**Aim of the task**
Check each line of the entries below for the string "RESET" and state how many lines have it, with no other text.

Change listing data
━━━━━━━━━━━━━━━━

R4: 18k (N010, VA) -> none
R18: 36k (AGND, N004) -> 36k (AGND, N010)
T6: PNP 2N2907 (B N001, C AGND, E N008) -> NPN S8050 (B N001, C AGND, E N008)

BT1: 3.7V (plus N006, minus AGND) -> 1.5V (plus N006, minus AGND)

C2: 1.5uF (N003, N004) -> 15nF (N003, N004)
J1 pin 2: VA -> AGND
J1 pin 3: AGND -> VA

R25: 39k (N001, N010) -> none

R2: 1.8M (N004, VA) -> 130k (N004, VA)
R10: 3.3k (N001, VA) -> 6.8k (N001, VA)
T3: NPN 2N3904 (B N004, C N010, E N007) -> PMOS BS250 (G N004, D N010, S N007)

━━━━━━━━━━━━━━━━

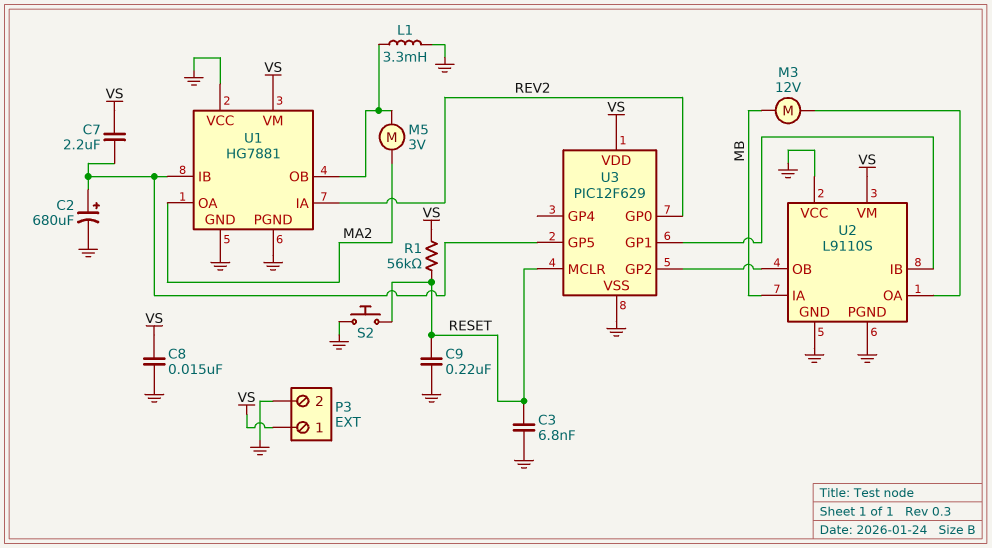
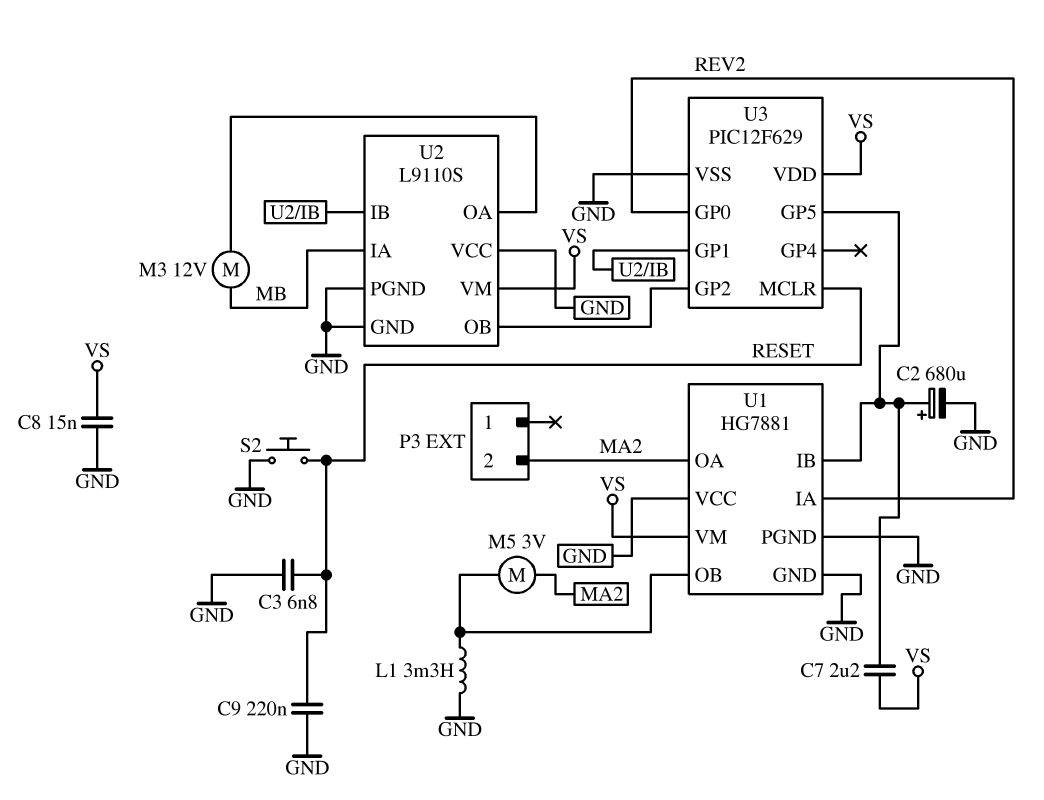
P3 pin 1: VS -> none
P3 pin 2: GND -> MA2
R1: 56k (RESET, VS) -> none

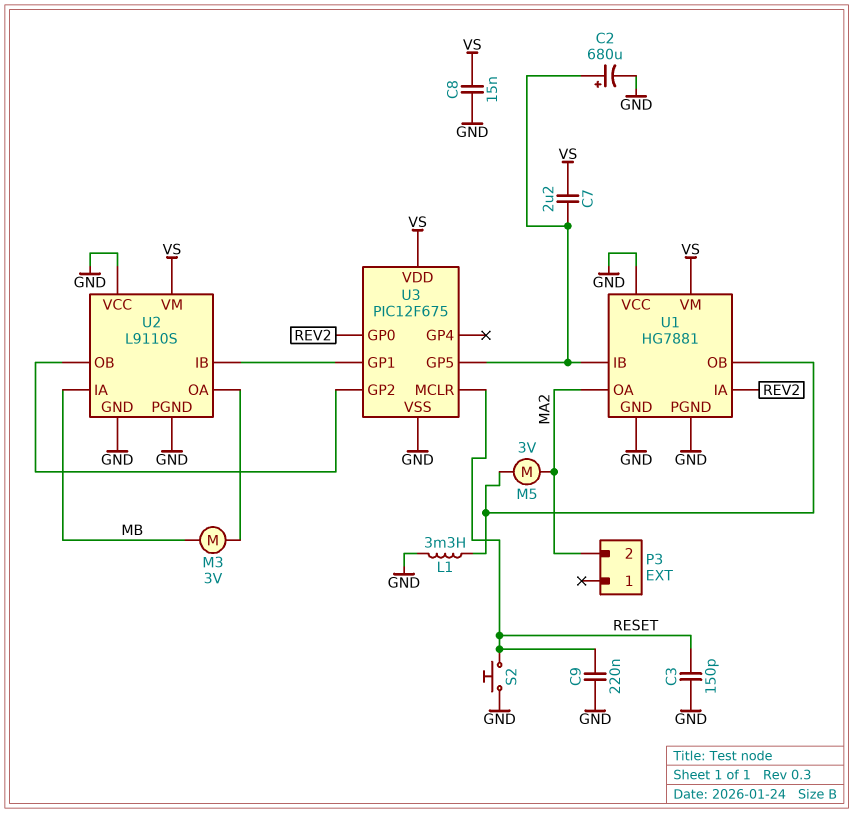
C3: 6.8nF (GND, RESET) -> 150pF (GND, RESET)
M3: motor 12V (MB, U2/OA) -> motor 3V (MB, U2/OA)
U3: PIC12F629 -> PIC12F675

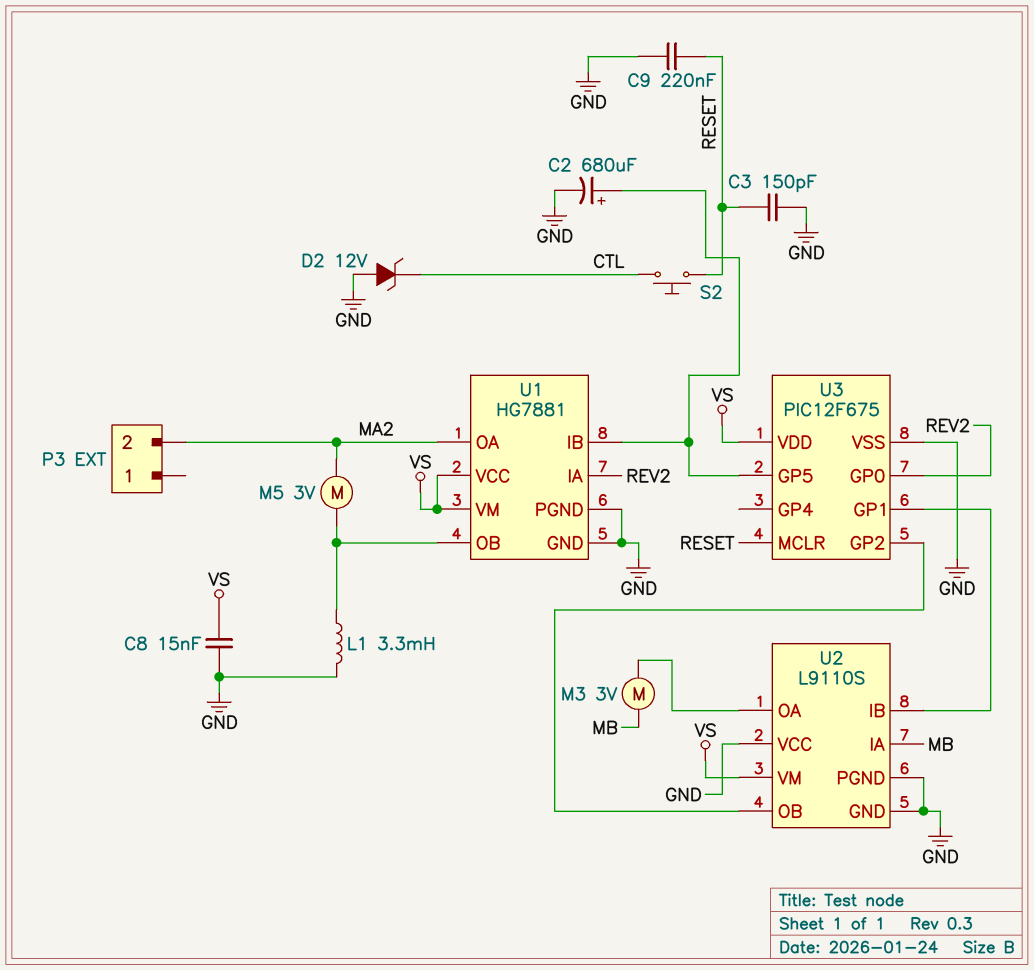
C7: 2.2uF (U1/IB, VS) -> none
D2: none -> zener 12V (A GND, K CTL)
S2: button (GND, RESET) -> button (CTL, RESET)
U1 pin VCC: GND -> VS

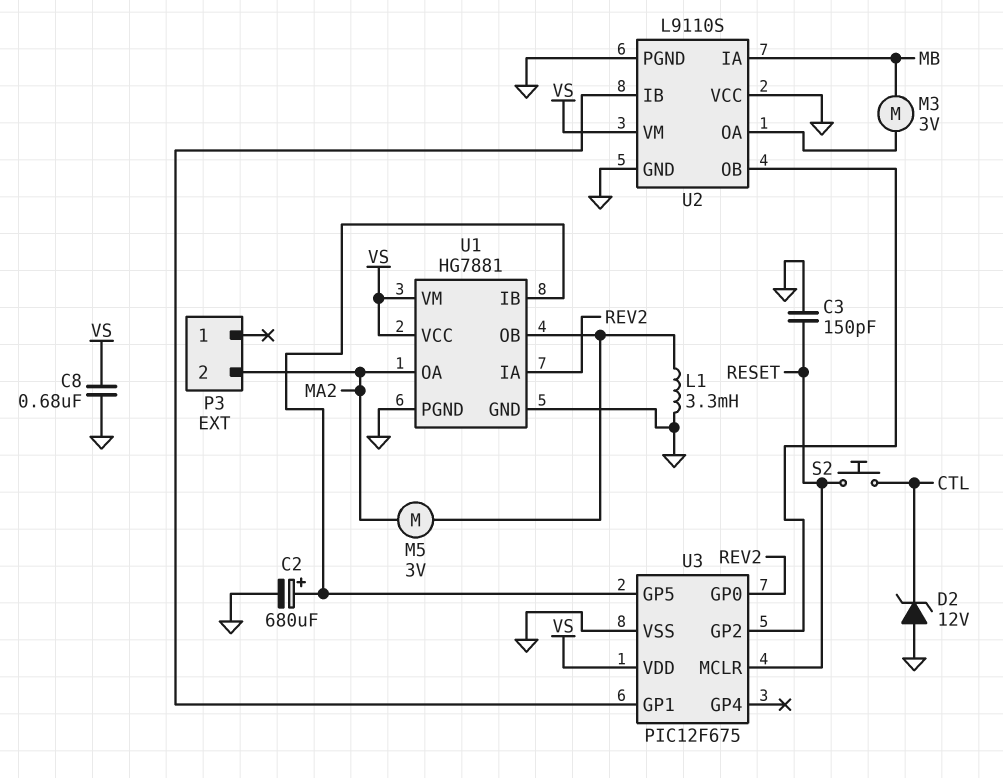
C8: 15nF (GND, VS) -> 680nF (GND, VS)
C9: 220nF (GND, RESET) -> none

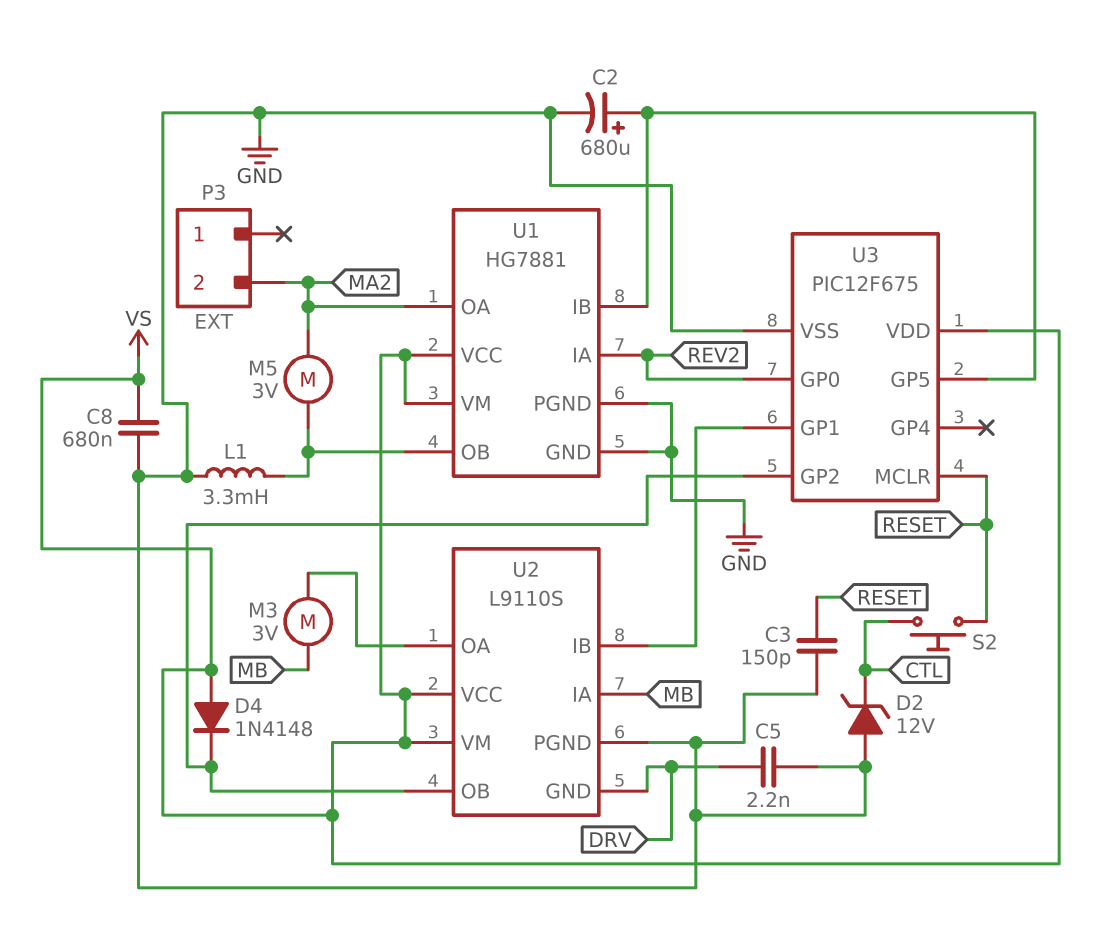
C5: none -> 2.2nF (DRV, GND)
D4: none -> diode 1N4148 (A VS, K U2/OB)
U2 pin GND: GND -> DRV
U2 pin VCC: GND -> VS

━━━━━━━━━━━━━━━━

**Reply to the task**
4